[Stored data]
-- Opening Marker --
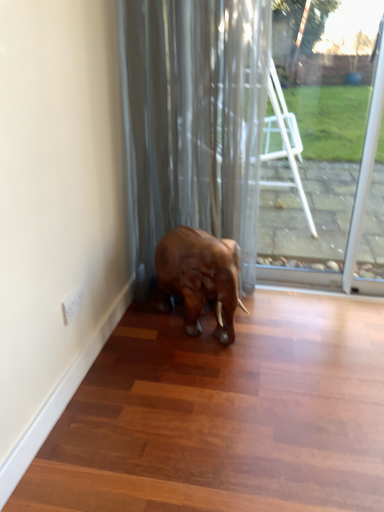
In order to face shiny brown elephant at center, should I rotate leftwards or rightwards?

You should rotate right by 1.263 degrees.

Image resolution: width=384 pixels, height=512 pixels. What do you see at coordinates (329, 164) in the screenshot?
I see `transparent glass door at center` at bounding box center [329, 164].

Find the location of a particular element. satin gray curtain at center is located at coordinates (194, 121).

The width and height of the screenshot is (384, 512). I want to click on shiny brown elephant at center, so click(x=199, y=278).

From the image's perspective, which is above, transparent glass door at center or satin gray curtain at center?

satin gray curtain at center.

Considering the relative sizes of transparent glass door at center and satin gray curtain at center in the image provided, is transparent glass door at center smaller than satin gray curtain at center?

Yes.

Is transparent glass door at center at the right side of satin gray curtain at center?

Yes, transparent glass door at center is to the right of satin gray curtain at center.

Can you see satin gray curtain at center touching shiny brown elephant at center?

satin gray curtain at center and shiny brown elephant at center are not in contact.

Which object is thinner, satin gray curtain at center or shiny brown elephant at center?

Thinner between the two is satin gray curtain at center.

Is satin gray curtain at center positioned with its back to shiny brown elephant at center?

Correct, satin gray curtain at center is looking away from shiny brown elephant at center.

Is satin gray curtain at center bigger or smaller than shiny brown elephant at center?

satin gray curtain at center is bigger than shiny brown elephant at center.

Can you confirm if shiny brown elephant at center is wider than transparent glass door at center?

Yes, shiny brown elephant at center is wider than transparent glass door at center.

Where is `elephant beneath the transparent glass door at center (from a real-world perspective)`? This screenshot has width=384, height=512. elephant beneath the transparent glass door at center (from a real-world perspective) is located at coordinates (199, 278).

Which is behind, shiny brown elephant at center or transparent glass door at center?

transparent glass door at center.

Which is behind, point (171, 234) or point (263, 170)?

The point (263, 170) is farther.

Can you confirm if satin gray curtain at center is positioned to the left of transparent glass door at center?

Yes, satin gray curtain at center is to the left of transparent glass door at center.

Identify the location of glass door on the right side of satin gray curtain at center. (329, 164).

Is point (186, 143) more distant than point (350, 92)?

No, (186, 143) is in front of (350, 92).

From the image's perspective, which one is positioned lower, shiny brown elephant at center or satin gray curtain at center?

shiny brown elephant at center is shown below in the image.

Is shiny brown elephant at center smaller than satin gray curtain at center?

Indeed, shiny brown elephant at center has a smaller size compared to satin gray curtain at center.

Does shiny brown elephant at center touch satin gray curtain at center?

No, shiny brown elephant at center is not beside satin gray curtain at center.

From the image's perspective, relative to shiny brown elephant at center, is transparent glass door at center above or below?

From the image's perspective, transparent glass door at center appears above shiny brown elephant at center.

How much distance is there between transparent glass door at center and shiny brown elephant at center?

3.61 feet.

Which object is closer to the camera, transparent glass door at center or shiny brown elephant at center?

shiny brown elephant at center is in front.

Where is `elephant to the left of transparent glass door at center`? elephant to the left of transparent glass door at center is located at coordinates (199, 278).

Where is `curtain that is in front of the transparent glass door at center`? The image size is (384, 512). curtain that is in front of the transparent glass door at center is located at coordinates (194, 121).

Where is `curtain above the shiny brown elephant at center (from the image's perspective)`? This screenshot has width=384, height=512. curtain above the shiny brown elephant at center (from the image's perspective) is located at coordinates (194, 121).

When comparing their distances from transparent glass door at center, does shiny brown elephant at center or satin gray curtain at center seem further?

shiny brown elephant at center is further to transparent glass door at center.

From the image, which object appears to be nearer to shiny brown elephant at center, satin gray curtain at center or transparent glass door at center?

Based on the image, satin gray curtain at center appears to be nearer to shiny brown elephant at center.

Estimate the real-world distances between objects in this image. Which object is closer to shiny brown elephant at center, transparent glass door at center or satin gray curtain at center?

Among the two, satin gray curtain at center is located nearer to shiny brown elephant at center.

Consider the image. Based on their spatial positions, is shiny brown elephant at center or transparent glass door at center further from satin gray curtain at center?

transparent glass door at center.

Looking at this image, looking at the image, which one is located closer to satin gray curtain at center, transparent glass door at center or shiny brown elephant at center?

Based on the image, shiny brown elephant at center appears to be nearer to satin gray curtain at center.

Which object lies nearer to the anchor point transparent glass door at center, satin gray curtain at center or shiny brown elephant at center?

The object closer to transparent glass door at center is satin gray curtain at center.

Locate an element on the screen. The image size is (384, 512). glass door between satin gray curtain at center and shiny brown elephant at center from top to bottom is located at coordinates (329, 164).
-- Closing Marker --
▶ **Work item**
Repeat all of the lines above word for word, leaving out the pictures.

▶ **Answer below**
In order to face shiny brown elephant at center, should I rotate leftwards or rightwards?

You should rotate right by 1.263 degrees.

Image resolution: width=384 pixels, height=512 pixels. What do you see at coordinates (329, 164) in the screenshot?
I see `transparent glass door at center` at bounding box center [329, 164].

Find the location of a particular element. satin gray curtain at center is located at coordinates (194, 121).

The width and height of the screenshot is (384, 512). I want to click on shiny brown elephant at center, so click(x=199, y=278).

From the image's perspective, which is above, transparent glass door at center or satin gray curtain at center?

satin gray curtain at center.

Considering the relative sizes of transparent glass door at center and satin gray curtain at center in the image provided, is transparent glass door at center smaller than satin gray curtain at center?

Yes.

Is transparent glass door at center at the right side of satin gray curtain at center?

Yes, transparent glass door at center is to the right of satin gray curtain at center.

Can you see satin gray curtain at center touching shiny brown elephant at center?

satin gray curtain at center and shiny brown elephant at center are not in contact.

Which object is thinner, satin gray curtain at center or shiny brown elephant at center?

Thinner between the two is satin gray curtain at center.

Is satin gray curtain at center positioned with its back to shiny brown elephant at center?

Correct, satin gray curtain at center is looking away from shiny brown elephant at center.

Is satin gray curtain at center bigger or smaller than shiny brown elephant at center?

satin gray curtain at center is bigger than shiny brown elephant at center.

Can you confirm if shiny brown elephant at center is wider than transparent glass door at center?

Yes, shiny brown elephant at center is wider than transparent glass door at center.

Where is `elephant beneath the transparent glass door at center (from a real-world perspective)`? This screenshot has width=384, height=512. elephant beneath the transparent glass door at center (from a real-world perspective) is located at coordinates (199, 278).

Which is behind, shiny brown elephant at center or transparent glass door at center?

transparent glass door at center.

Which is behind, point (171, 234) or point (263, 170)?

The point (263, 170) is farther.

Can you confirm if satin gray curtain at center is positioned to the left of transparent glass door at center?

Yes, satin gray curtain at center is to the left of transparent glass door at center.

Identify the location of glass door on the right side of satin gray curtain at center. (329, 164).

Is point (186, 143) more distant than point (350, 92)?

No, (186, 143) is in front of (350, 92).

From the image's perspective, which one is positioned lower, shiny brown elephant at center or satin gray curtain at center?

shiny brown elephant at center is shown below in the image.

Is shiny brown elephant at center smaller than satin gray curtain at center?

Indeed, shiny brown elephant at center has a smaller size compared to satin gray curtain at center.

Does shiny brown elephant at center touch satin gray curtain at center?

No, shiny brown elephant at center is not beside satin gray curtain at center.

From the image's perspective, relative to shiny brown elephant at center, is transparent glass door at center above or below?

From the image's perspective, transparent glass door at center appears above shiny brown elephant at center.

How much distance is there between transparent glass door at center and shiny brown elephant at center?

3.61 feet.

Which object is closer to the camera, transparent glass door at center or shiny brown elephant at center?

shiny brown elephant at center is in front.

Where is `elephant to the left of transparent glass door at center`? elephant to the left of transparent glass door at center is located at coordinates (199, 278).

Where is `curtain that is in front of the transparent glass door at center`? The image size is (384, 512). curtain that is in front of the transparent glass door at center is located at coordinates (194, 121).

Where is `curtain above the shiny brown elephant at center (from the image's perspective)`? This screenshot has width=384, height=512. curtain above the shiny brown elephant at center (from the image's perspective) is located at coordinates (194, 121).

When comparing their distances from transparent glass door at center, does shiny brown elephant at center or satin gray curtain at center seem further?

shiny brown elephant at center is further to transparent glass door at center.

From the image, which object appears to be nearer to shiny brown elephant at center, satin gray curtain at center or transparent glass door at center?

Based on the image, satin gray curtain at center appears to be nearer to shiny brown elephant at center.

Estimate the real-world distances between objects in this image. Which object is closer to shiny brown elephant at center, transparent glass door at center or satin gray curtain at center?

Among the two, satin gray curtain at center is located nearer to shiny brown elephant at center.

Consider the image. Based on their spatial positions, is shiny brown elephant at center or transparent glass door at center further from satin gray curtain at center?

transparent glass door at center.

Looking at this image, looking at the image, which one is located closer to satin gray curtain at center, transparent glass door at center or shiny brown elephant at center?

Based on the image, shiny brown elephant at center appears to be nearer to satin gray curtain at center.

Which object lies nearer to the anchor point transparent glass door at center, satin gray curtain at center or shiny brown elephant at center?

The object closer to transparent glass door at center is satin gray curtain at center.

Locate an element on the screen. The image size is (384, 512). glass door between satin gray curtain at center and shiny brown elephant at center from top to bottom is located at coordinates (329, 164).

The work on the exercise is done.